PROBLEM:
Leave out the pictures, then return the records word for word.

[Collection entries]
▬▬▬▬▬▬▬▬▬▬

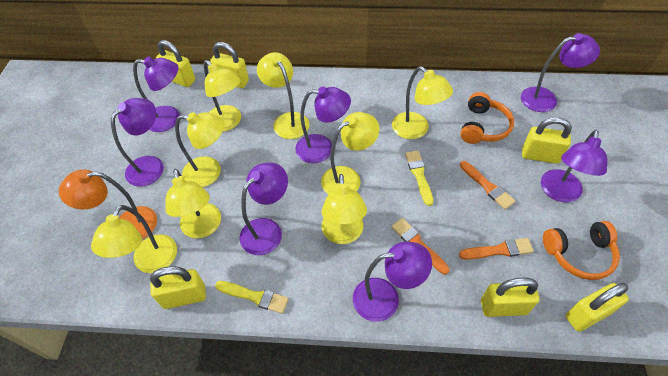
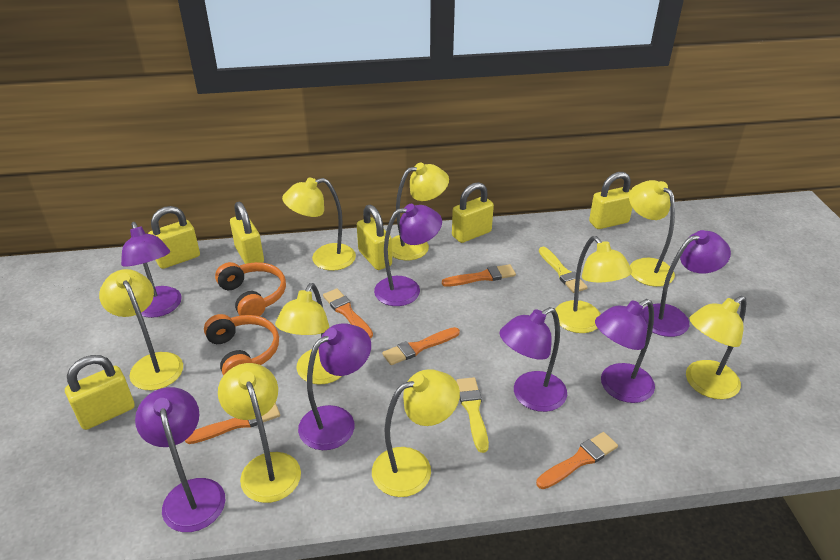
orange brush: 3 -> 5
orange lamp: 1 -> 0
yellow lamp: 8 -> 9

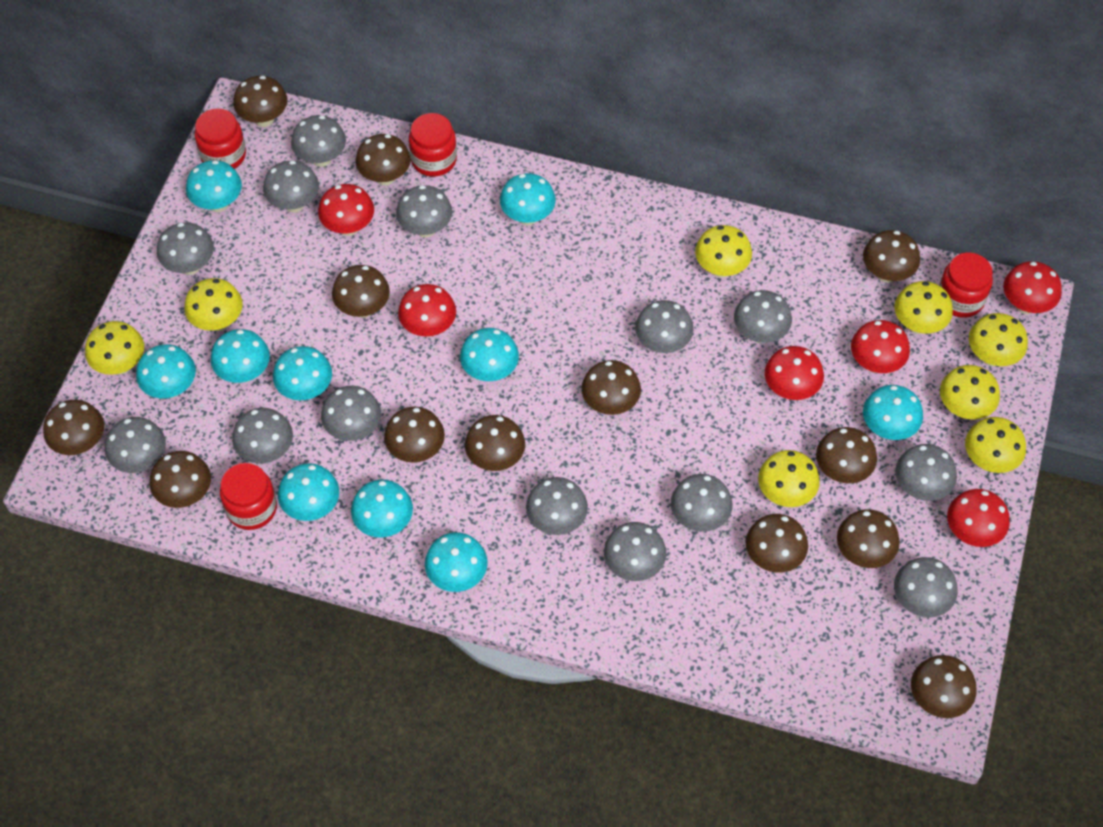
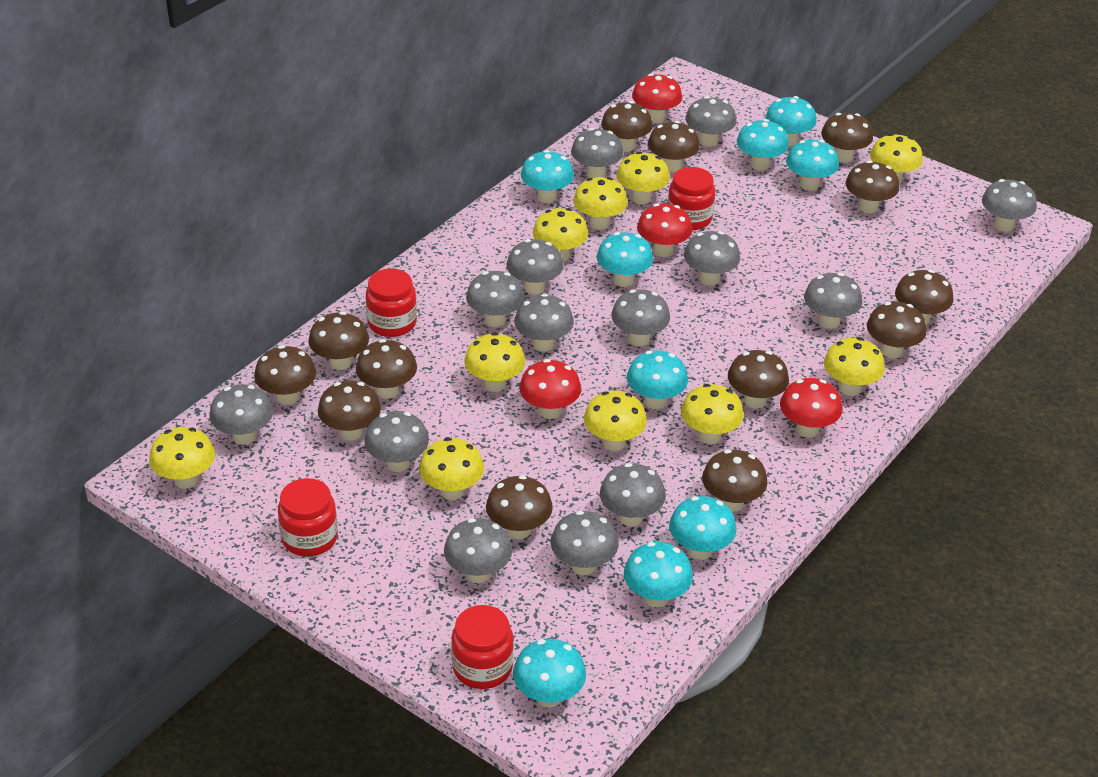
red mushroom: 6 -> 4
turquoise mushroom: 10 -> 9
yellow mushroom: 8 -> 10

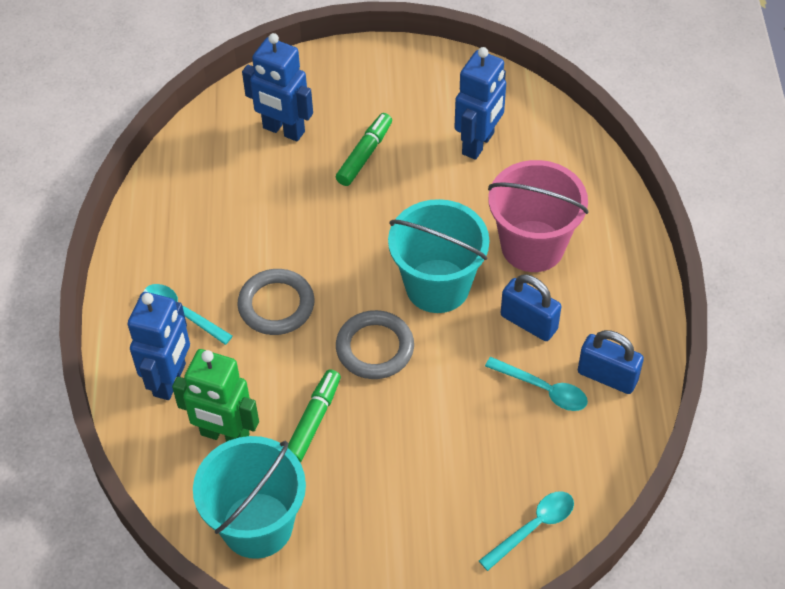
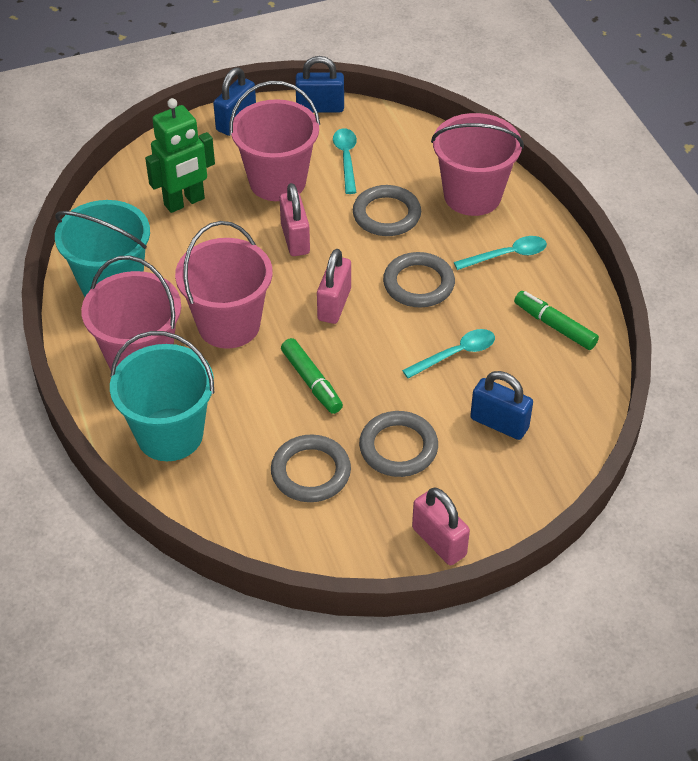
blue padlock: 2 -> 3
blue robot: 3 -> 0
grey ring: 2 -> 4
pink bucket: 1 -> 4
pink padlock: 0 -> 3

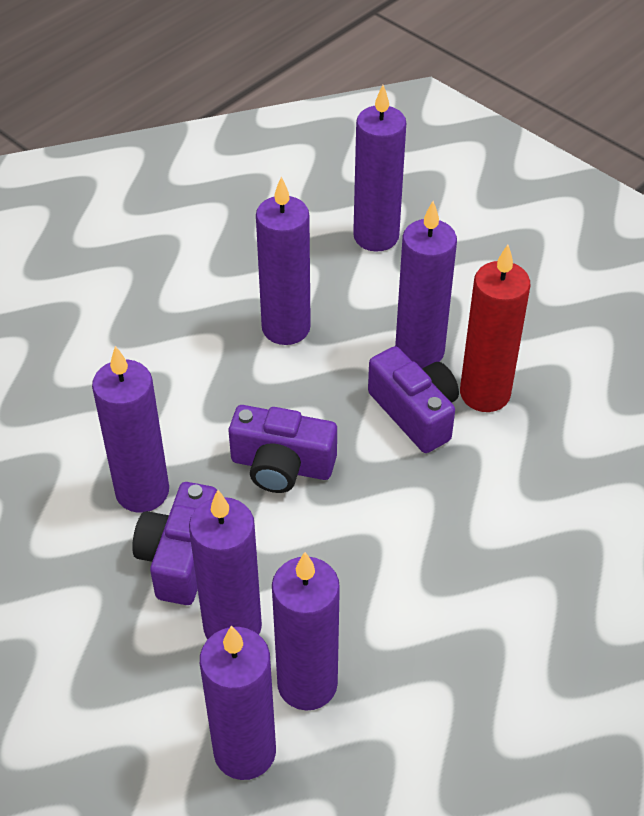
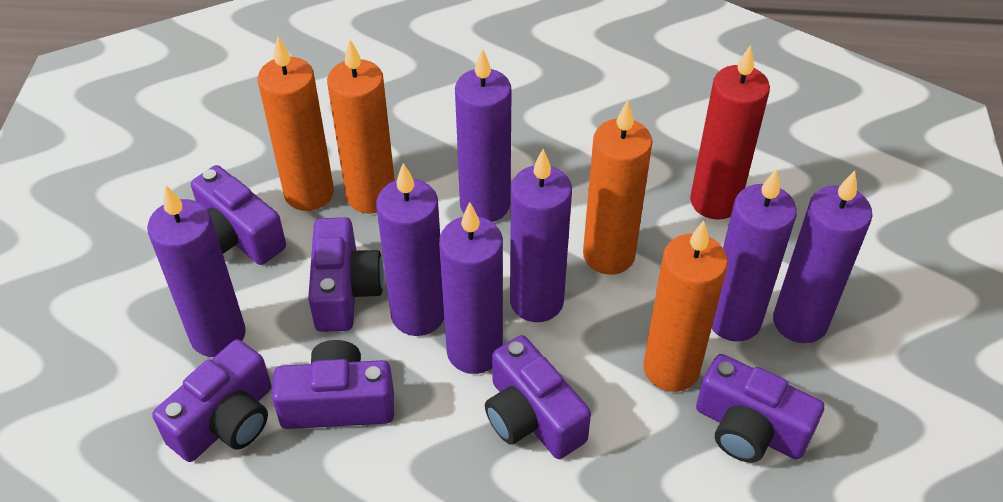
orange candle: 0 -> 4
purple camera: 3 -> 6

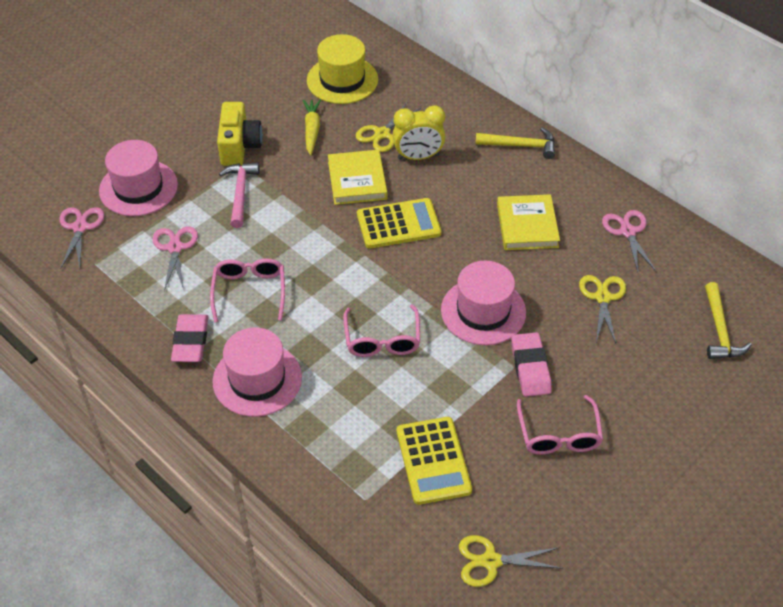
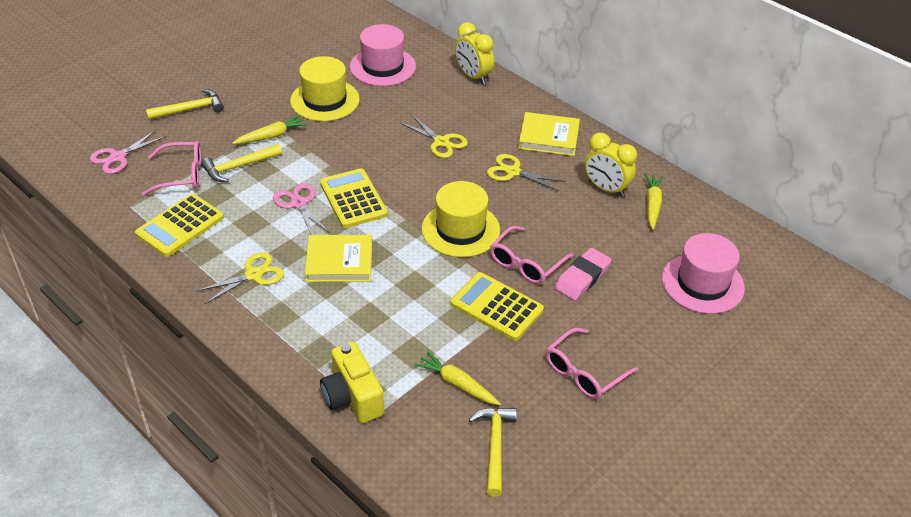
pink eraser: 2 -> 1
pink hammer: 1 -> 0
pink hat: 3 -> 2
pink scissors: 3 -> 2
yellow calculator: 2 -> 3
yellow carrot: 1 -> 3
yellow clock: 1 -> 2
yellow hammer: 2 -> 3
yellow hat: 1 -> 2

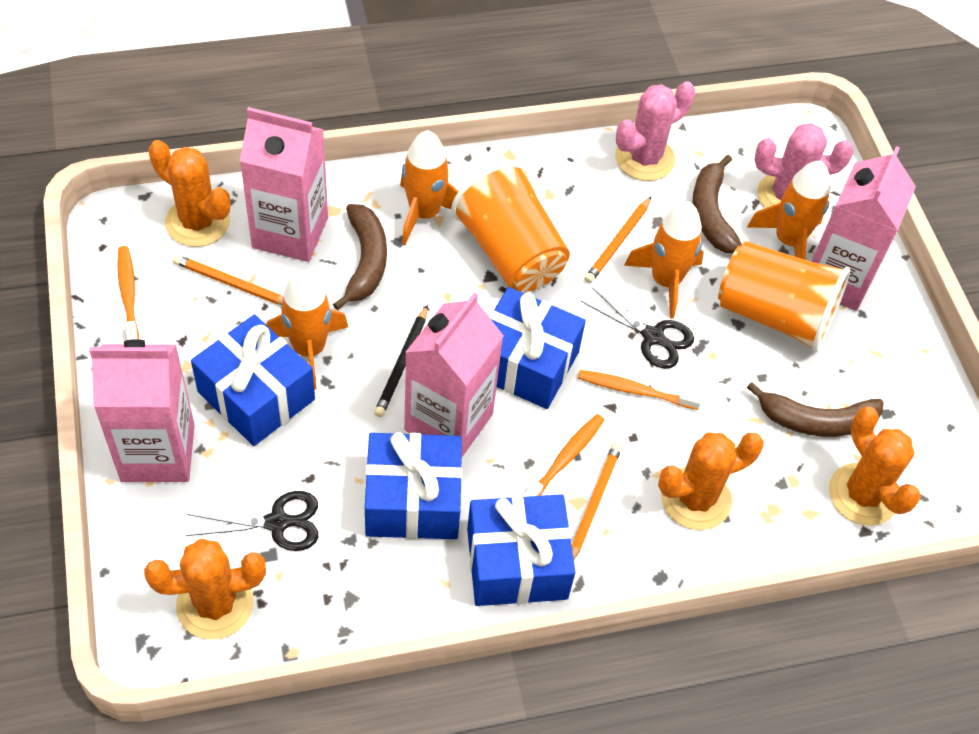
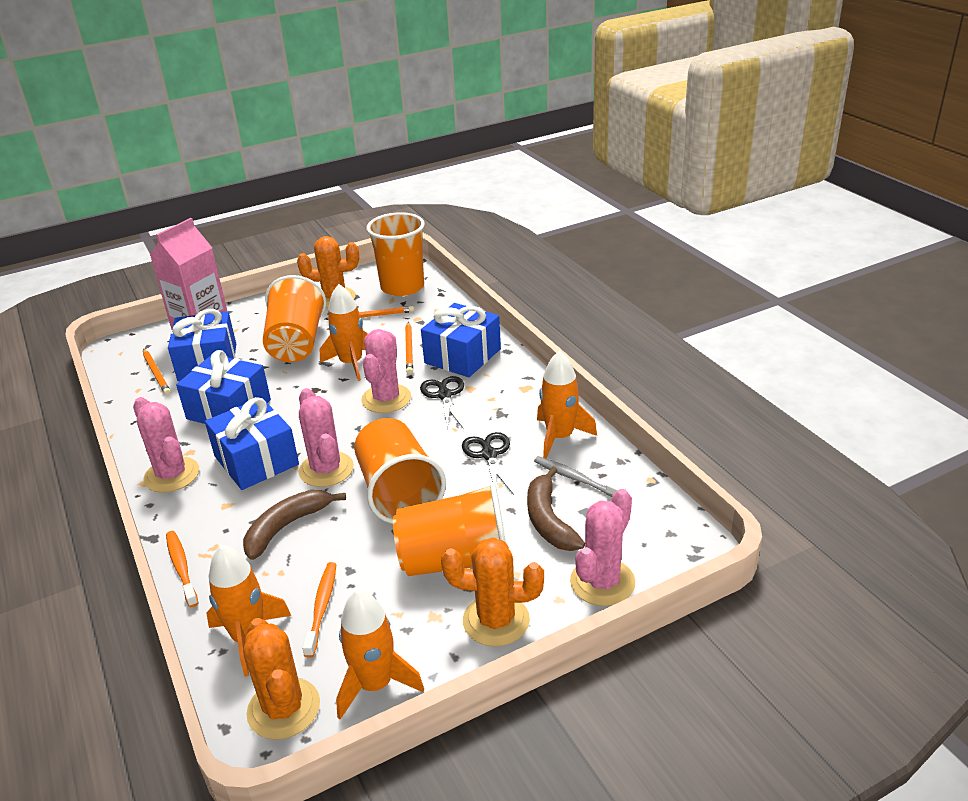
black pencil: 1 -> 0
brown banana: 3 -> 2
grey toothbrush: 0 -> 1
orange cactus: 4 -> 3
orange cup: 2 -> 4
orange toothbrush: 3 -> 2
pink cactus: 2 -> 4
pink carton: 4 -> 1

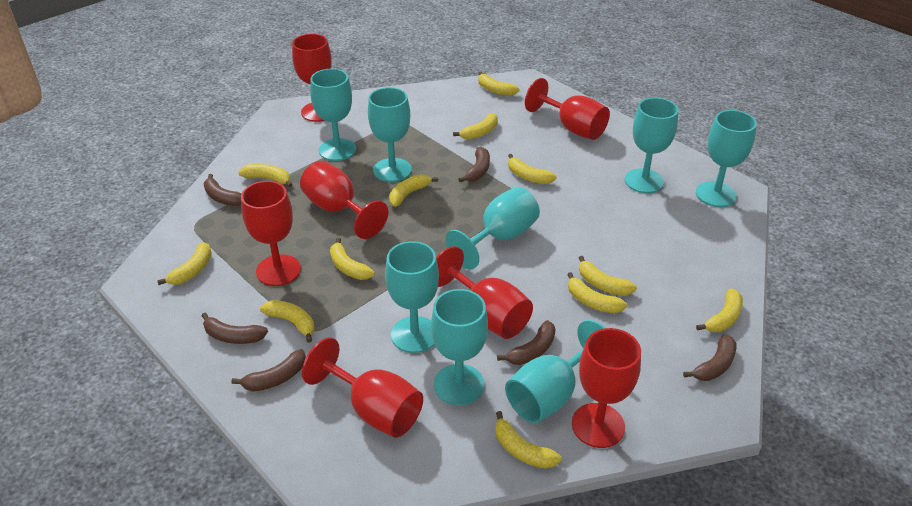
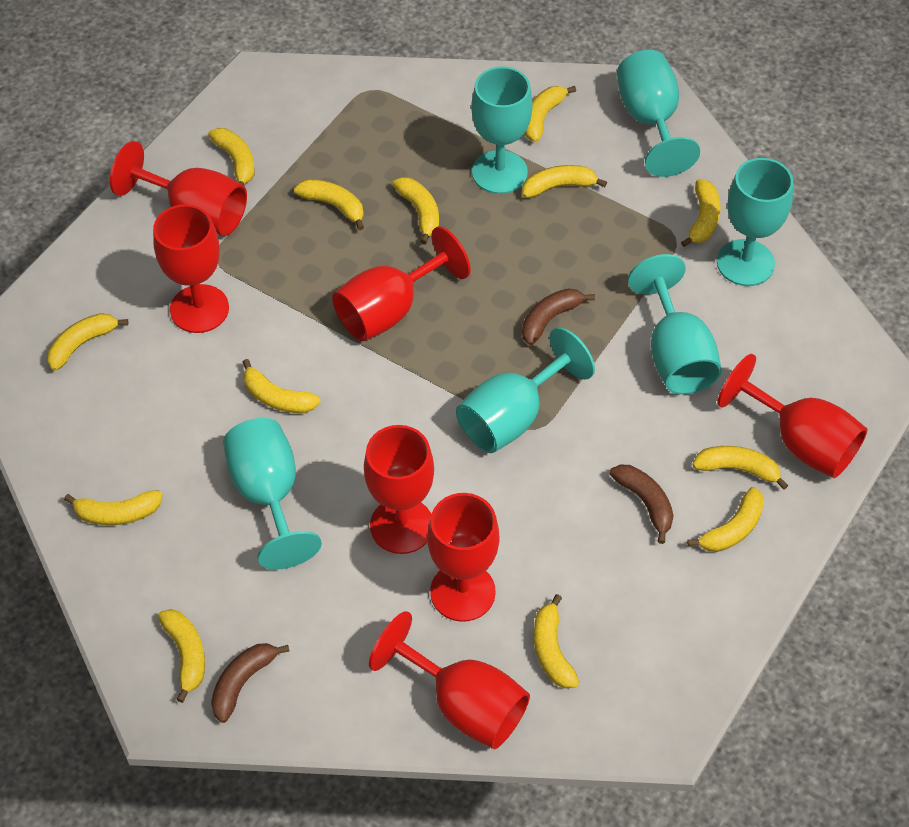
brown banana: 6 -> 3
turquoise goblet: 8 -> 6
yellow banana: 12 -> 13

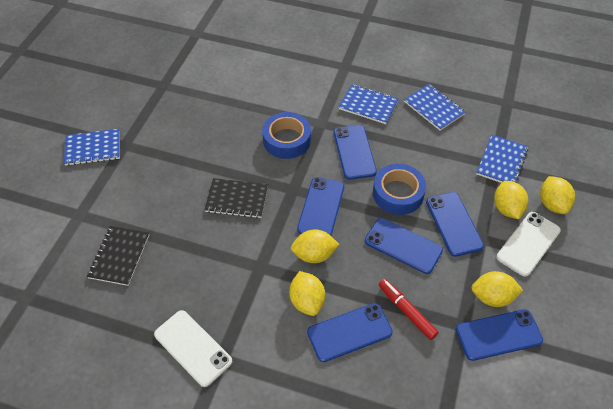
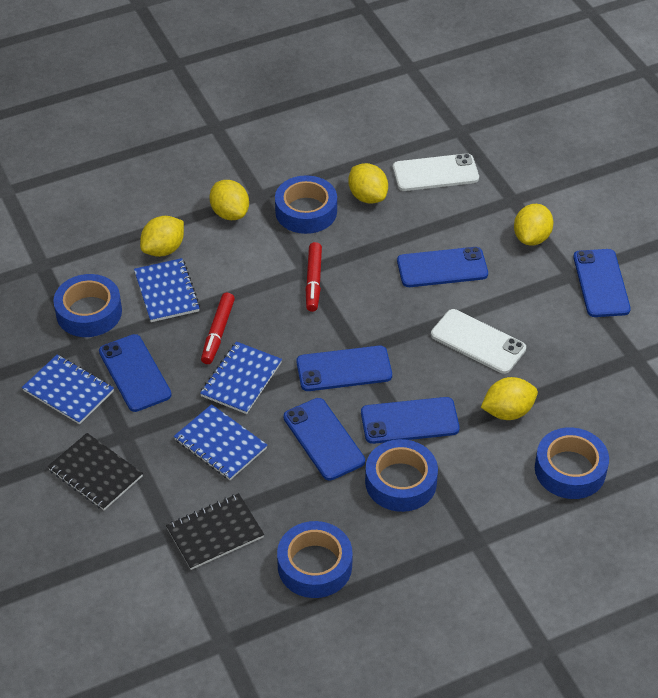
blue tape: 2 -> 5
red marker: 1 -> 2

▬▬▬▬▬▬▬▬▬▬

RESPONSE BELOW:
orange brush: 3 -> 5
orange lamp: 1 -> 0
yellow lamp: 8 -> 9

red mushroom: 6 -> 4
turquoise mushroom: 10 -> 9
yellow mushroom: 8 -> 10

blue padlock: 2 -> 3
blue robot: 3 -> 0
grey ring: 2 -> 4
pink bucket: 1 -> 4
pink padlock: 0 -> 3

orange candle: 0 -> 4
purple camera: 3 -> 6

pink eraser: 2 -> 1
pink hammer: 1 -> 0
pink hat: 3 -> 2
pink scissors: 3 -> 2
yellow calculator: 2 -> 3
yellow carrot: 1 -> 3
yellow clock: 1 -> 2
yellow hammer: 2 -> 3
yellow hat: 1 -> 2

black pencil: 1 -> 0
brown banana: 3 -> 2
grey toothbrush: 0 -> 1
orange cactus: 4 -> 3
orange cup: 2 -> 4
orange toothbrush: 3 -> 2
pink cactus: 2 -> 4
pink carton: 4 -> 1

brown banana: 6 -> 3
turquoise goblet: 8 -> 6
yellow banana: 12 -> 13

blue tape: 2 -> 5
red marker: 1 -> 2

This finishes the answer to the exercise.